Brief: The task calls for the line containing "BT101: 7.4V (plus" and all later lines, through the end of the entries below, to be set down exactly and without pictures.

Image comparison data:
/---
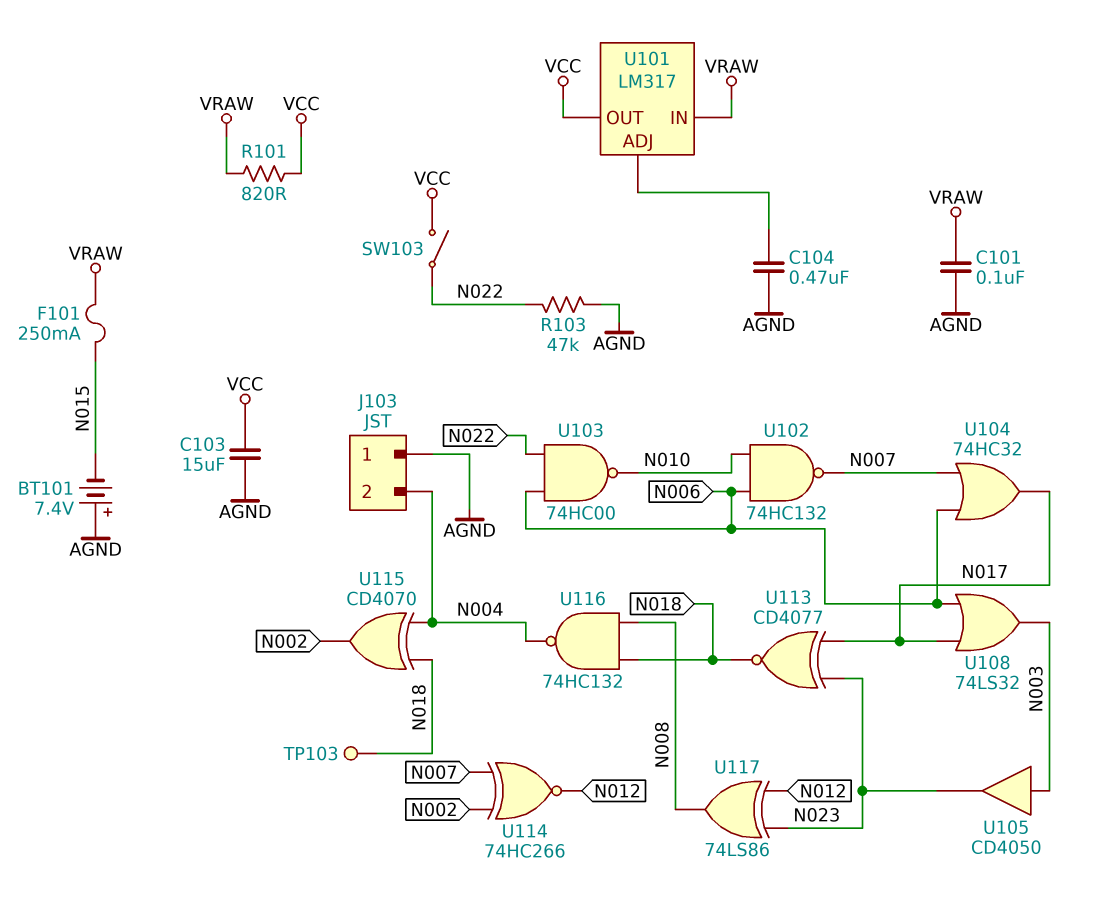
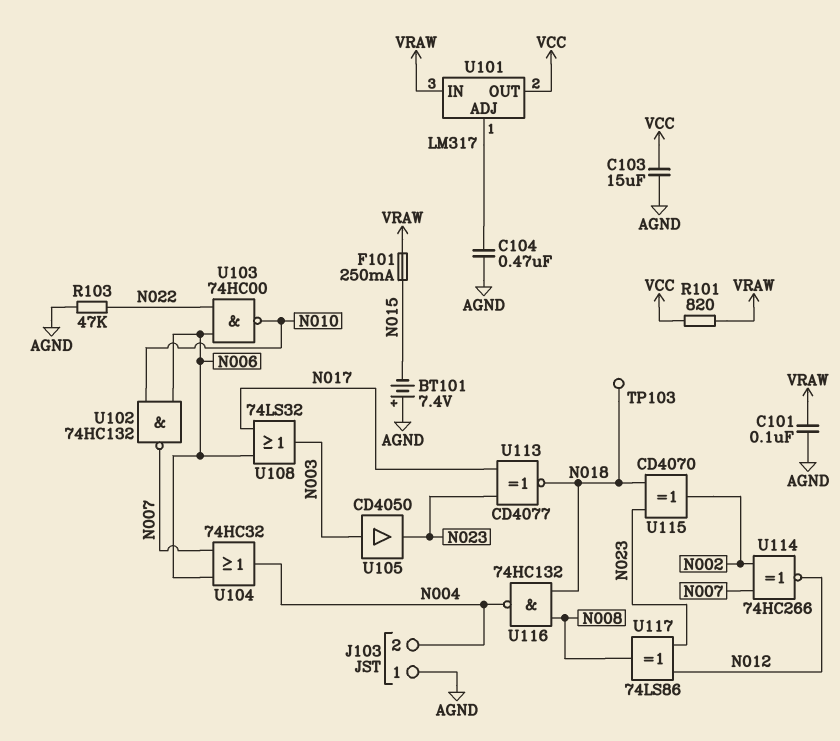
SW103: switch (N022, VCC) -> none
U104: OR 74HC32 (in N006, in N007, out N017) -> OR 74HC32 (in N006, in N007, out N004)
U115: XOR CD4070 (in N004, in N018, out N002) -> XOR CD4070 (in N018, in N023, out N002)

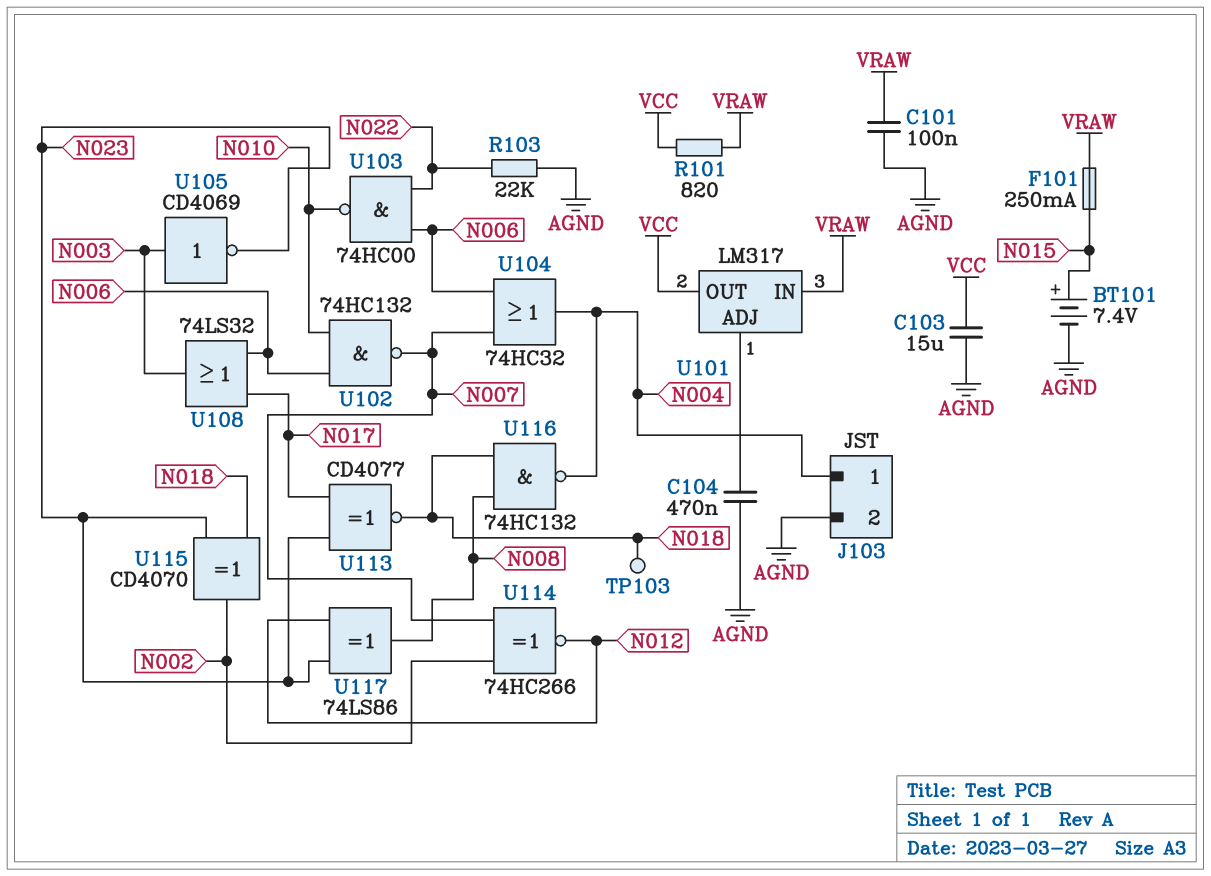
BT101: 7.4V (plus AGND, minus N015) -> 7.4V (plus N015, minus AGND)
J103 pin 1: AGND -> N004
J103 pin 2: N004 -> AGND
R103: 47k (AGND, N022) -> 22k (AGND, N022)
U105: buffer CD4050 (in N003, out N023) -> NOT CD4069 (in N003, out N023)

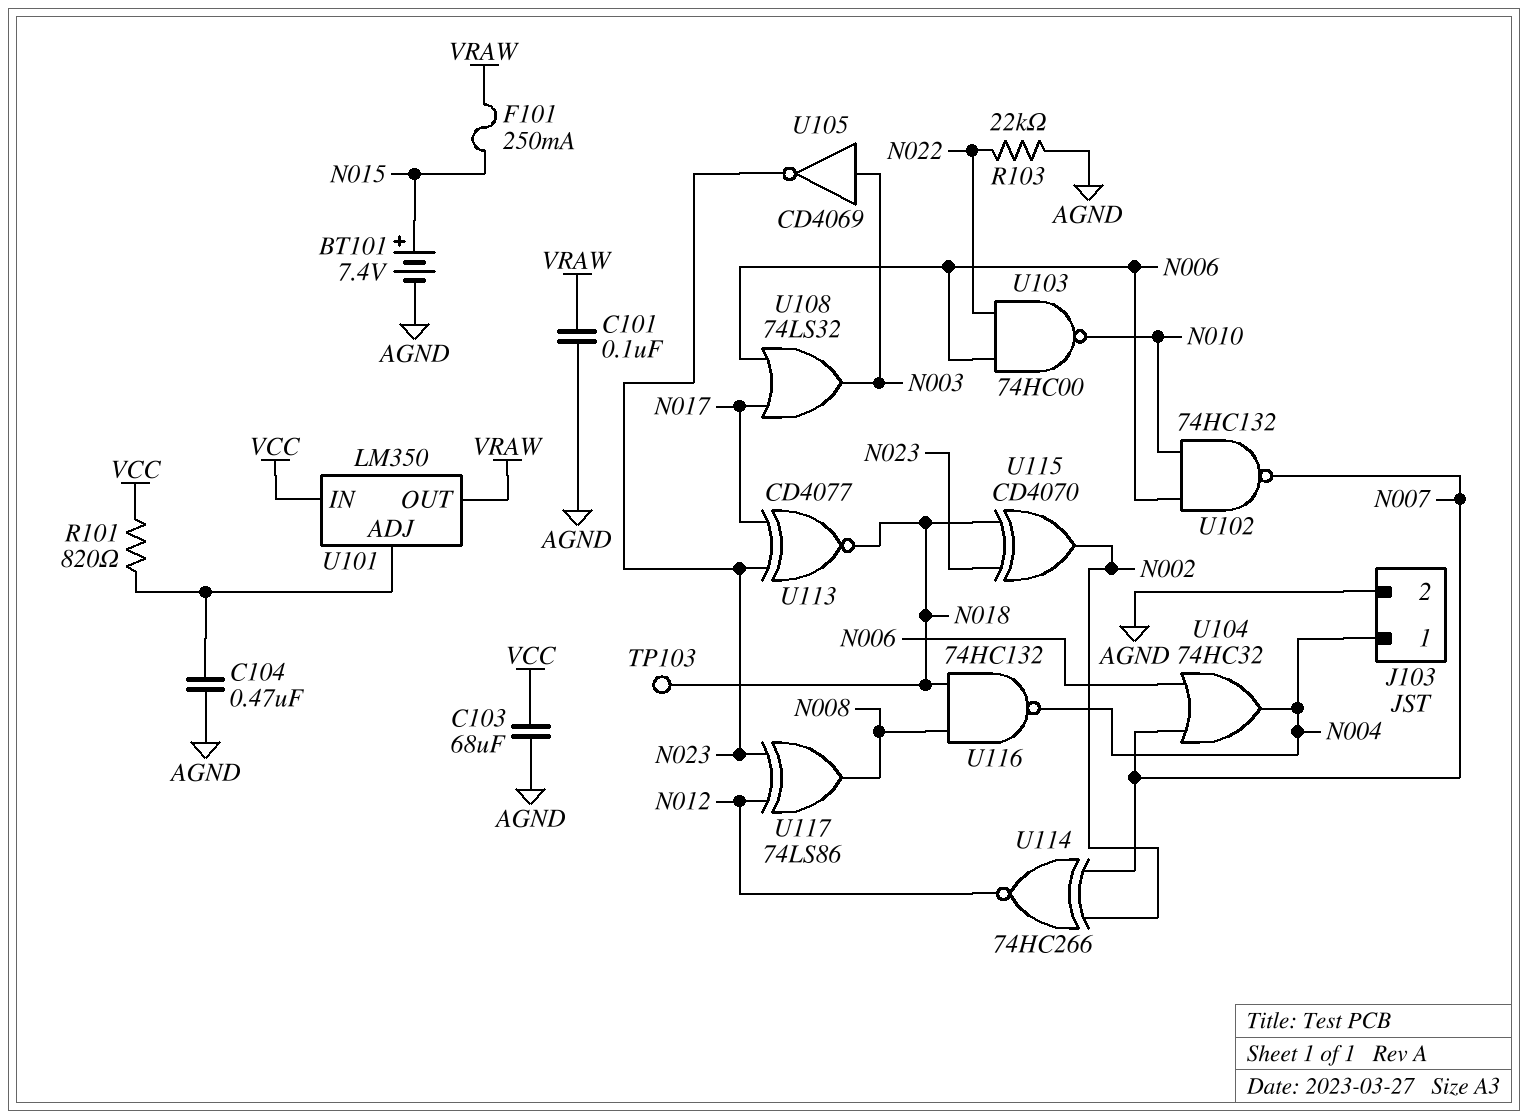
C103: 15uF (AGND, VCC) -> 68uF (AGND, VCC)
R101: 820 (VCC, VRAW) -> 820 (U101/ADJ, VCC)
U101: LM317 -> LM350
U101 pin IN: VRAW -> VCC
U101 pin OUT: VCC -> VRAW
\---
Task solution:
BT101: 7.4V (plus AGND, minus N015) -> 7.4V (plus N015, minus AGND)
J103 pin 1: AGND -> N004
J103 pin 2: N004 -> AGND
R103: 47k (AGND, N022) -> 22k (AGND, N022)
U105: buffer CD4050 (in N003, out N023) -> NOT CD4069 (in N003, out N023)

C103: 15uF (AGND, VCC) -> 68uF (AGND, VCC)
R101: 820 (VCC, VRAW) -> 820 (U101/ADJ, VCC)
U101: LM317 -> LM350
U101 pin IN: VRAW -> VCC
U101 pin OUT: VCC -> VRAW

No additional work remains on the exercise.